Search the records for the word "blue" and copy each line in which it appears.

─── MATERIAL FOR THE TASK

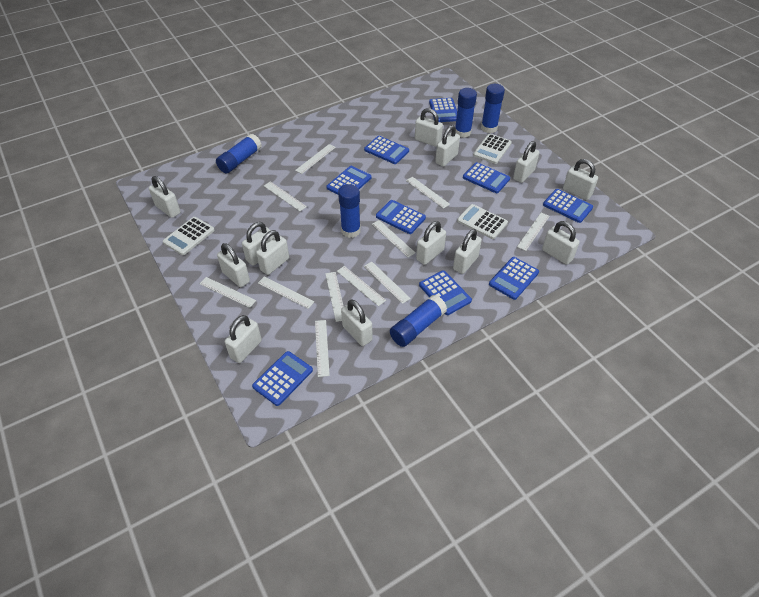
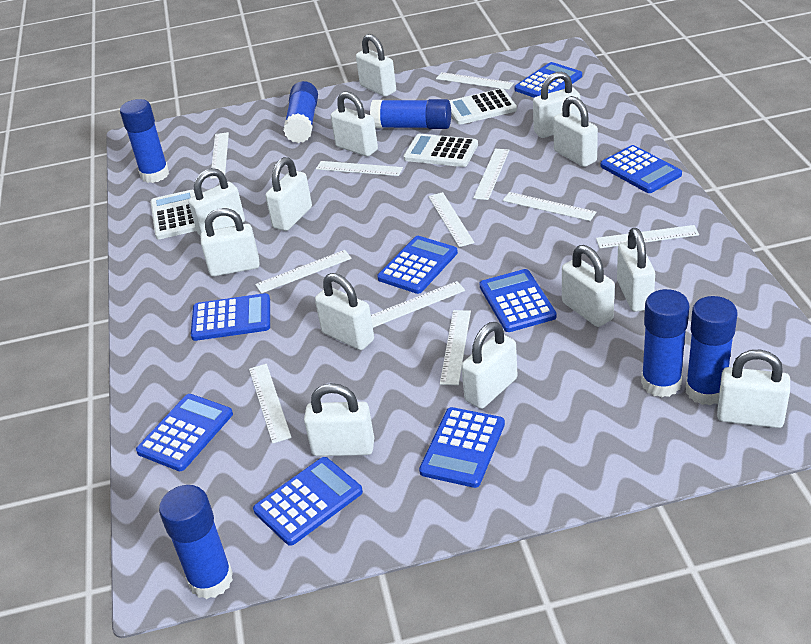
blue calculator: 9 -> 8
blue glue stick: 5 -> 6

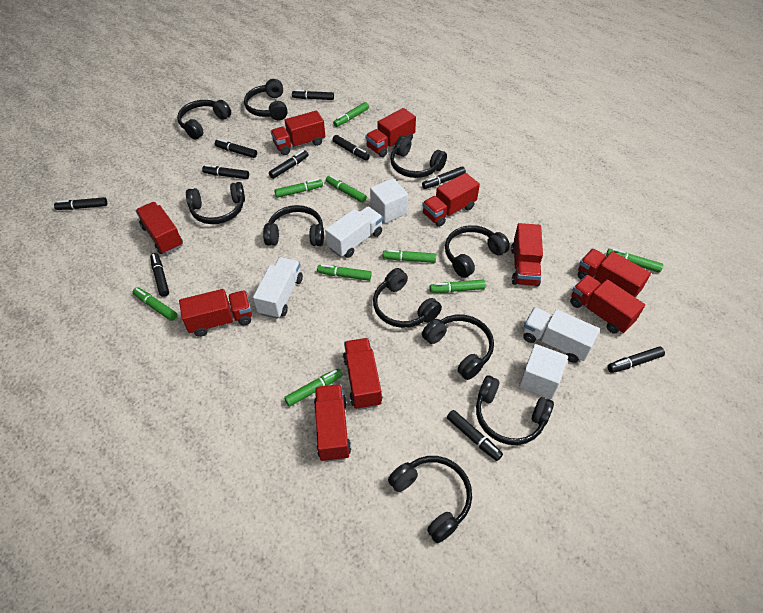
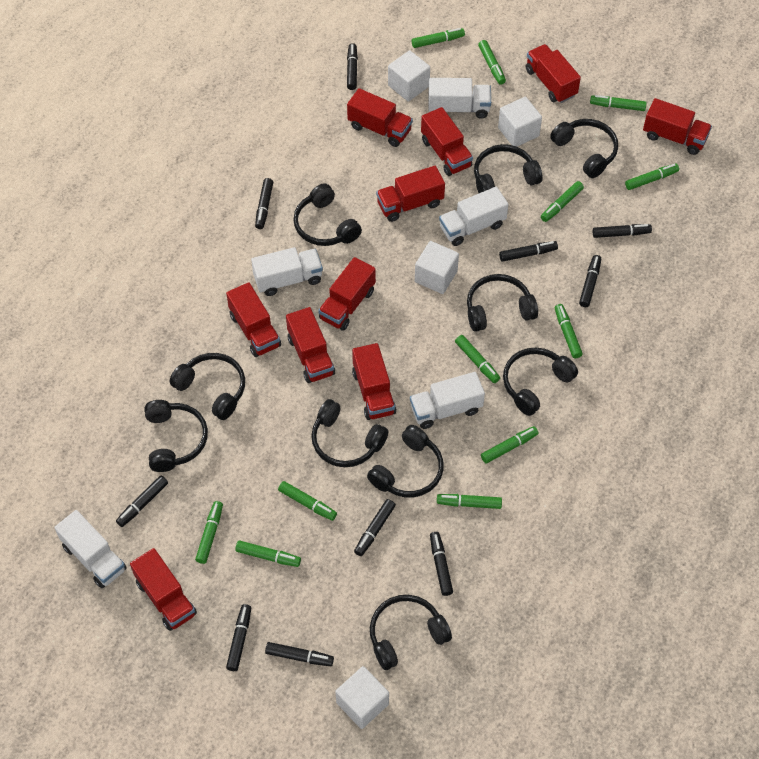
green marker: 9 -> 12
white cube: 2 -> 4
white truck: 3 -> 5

──────

**ANSWER BOX:**
blue calculator: 9 -> 8
blue glue stick: 5 -> 6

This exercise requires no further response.